=== Exercise ===
When you reach the line in the data below that contains "jet-black block 174, 247, 203, 278", please start repeating lines exactly, and stop after the line that contains "nothing => leaf-green egg", repeating nothing else.
[Supplied records]
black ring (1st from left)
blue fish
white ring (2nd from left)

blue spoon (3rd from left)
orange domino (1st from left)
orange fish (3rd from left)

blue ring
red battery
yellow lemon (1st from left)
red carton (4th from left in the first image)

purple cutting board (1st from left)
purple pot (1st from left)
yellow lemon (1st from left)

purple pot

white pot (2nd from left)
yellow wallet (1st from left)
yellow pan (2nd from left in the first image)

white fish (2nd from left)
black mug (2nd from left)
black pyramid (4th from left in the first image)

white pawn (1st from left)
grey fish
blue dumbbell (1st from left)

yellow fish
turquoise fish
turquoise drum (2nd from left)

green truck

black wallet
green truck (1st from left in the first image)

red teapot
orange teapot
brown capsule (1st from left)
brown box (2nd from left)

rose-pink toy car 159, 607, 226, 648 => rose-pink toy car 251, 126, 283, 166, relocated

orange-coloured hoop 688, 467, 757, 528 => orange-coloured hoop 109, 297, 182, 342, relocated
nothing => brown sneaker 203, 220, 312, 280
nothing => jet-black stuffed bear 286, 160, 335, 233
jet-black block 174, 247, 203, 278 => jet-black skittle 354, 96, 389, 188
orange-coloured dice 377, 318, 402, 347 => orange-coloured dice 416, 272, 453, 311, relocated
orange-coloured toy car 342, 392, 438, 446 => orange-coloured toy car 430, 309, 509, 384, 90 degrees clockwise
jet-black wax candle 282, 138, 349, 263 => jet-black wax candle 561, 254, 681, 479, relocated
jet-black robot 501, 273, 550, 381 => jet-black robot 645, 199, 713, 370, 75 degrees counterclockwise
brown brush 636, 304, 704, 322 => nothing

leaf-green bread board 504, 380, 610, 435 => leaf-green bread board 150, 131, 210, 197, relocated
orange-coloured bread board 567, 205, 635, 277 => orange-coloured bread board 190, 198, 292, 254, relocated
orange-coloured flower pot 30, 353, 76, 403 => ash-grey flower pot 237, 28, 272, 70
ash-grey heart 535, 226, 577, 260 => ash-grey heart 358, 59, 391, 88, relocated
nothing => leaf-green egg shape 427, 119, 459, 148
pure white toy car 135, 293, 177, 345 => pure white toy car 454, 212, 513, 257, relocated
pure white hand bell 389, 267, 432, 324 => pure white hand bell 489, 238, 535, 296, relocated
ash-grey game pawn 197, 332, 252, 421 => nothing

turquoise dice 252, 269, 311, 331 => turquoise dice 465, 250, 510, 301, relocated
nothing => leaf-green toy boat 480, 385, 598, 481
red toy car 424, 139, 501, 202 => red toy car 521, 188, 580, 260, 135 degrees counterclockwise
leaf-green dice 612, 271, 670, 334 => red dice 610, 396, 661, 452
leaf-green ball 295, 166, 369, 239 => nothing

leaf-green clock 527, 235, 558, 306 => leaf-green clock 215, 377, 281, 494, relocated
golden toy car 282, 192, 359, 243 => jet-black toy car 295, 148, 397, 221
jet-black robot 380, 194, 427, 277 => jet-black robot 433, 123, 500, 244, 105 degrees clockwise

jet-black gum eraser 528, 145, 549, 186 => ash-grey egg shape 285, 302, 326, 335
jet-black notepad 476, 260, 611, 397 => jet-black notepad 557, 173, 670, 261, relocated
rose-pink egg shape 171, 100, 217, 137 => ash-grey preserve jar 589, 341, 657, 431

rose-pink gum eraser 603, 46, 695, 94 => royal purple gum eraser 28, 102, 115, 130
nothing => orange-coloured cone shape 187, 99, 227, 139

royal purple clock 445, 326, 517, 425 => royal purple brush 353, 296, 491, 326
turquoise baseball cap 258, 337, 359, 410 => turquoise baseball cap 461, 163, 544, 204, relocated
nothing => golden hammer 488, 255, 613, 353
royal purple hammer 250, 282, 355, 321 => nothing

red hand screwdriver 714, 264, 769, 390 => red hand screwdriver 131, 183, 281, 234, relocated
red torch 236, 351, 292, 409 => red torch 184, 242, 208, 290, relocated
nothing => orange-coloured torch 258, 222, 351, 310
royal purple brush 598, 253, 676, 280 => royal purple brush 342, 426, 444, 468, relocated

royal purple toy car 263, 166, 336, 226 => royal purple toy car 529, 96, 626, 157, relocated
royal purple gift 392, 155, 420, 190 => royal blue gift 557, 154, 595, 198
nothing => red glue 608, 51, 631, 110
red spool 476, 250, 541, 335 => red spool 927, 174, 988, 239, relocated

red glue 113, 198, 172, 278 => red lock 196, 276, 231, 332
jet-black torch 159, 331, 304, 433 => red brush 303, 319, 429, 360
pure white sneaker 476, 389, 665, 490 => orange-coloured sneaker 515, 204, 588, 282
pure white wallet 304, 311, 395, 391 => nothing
[/Supplied records]
=== Finished exercise ===
jet-black block 174, 247, 203, 278 => jet-black skittle 354, 96, 389, 188
orange-coloured dice 377, 318, 402, 347 => orange-coloured dice 416, 272, 453, 311, relocated
orange-coloured toy car 342, 392, 438, 446 => orange-coloured toy car 430, 309, 509, 384, 90 degrees clockwise
jet-black wax candle 282, 138, 349, 263 => jet-black wax candle 561, 254, 681, 479, relocated
jet-black robot 501, 273, 550, 381 => jet-black robot 645, 199, 713, 370, 75 degrees counterclockwise
brown brush 636, 304, 704, 322 => nothing

leaf-green bread board 504, 380, 610, 435 => leaf-green bread board 150, 131, 210, 197, relocated
orange-coloured bread board 567, 205, 635, 277 => orange-coloured bread board 190, 198, 292, 254, relocated
orange-coloured flower pot 30, 353, 76, 403 => ash-grey flower pot 237, 28, 272, 70
ash-grey heart 535, 226, 577, 260 => ash-grey heart 358, 59, 391, 88, relocated
nothing => leaf-green egg shape 427, 119, 459, 148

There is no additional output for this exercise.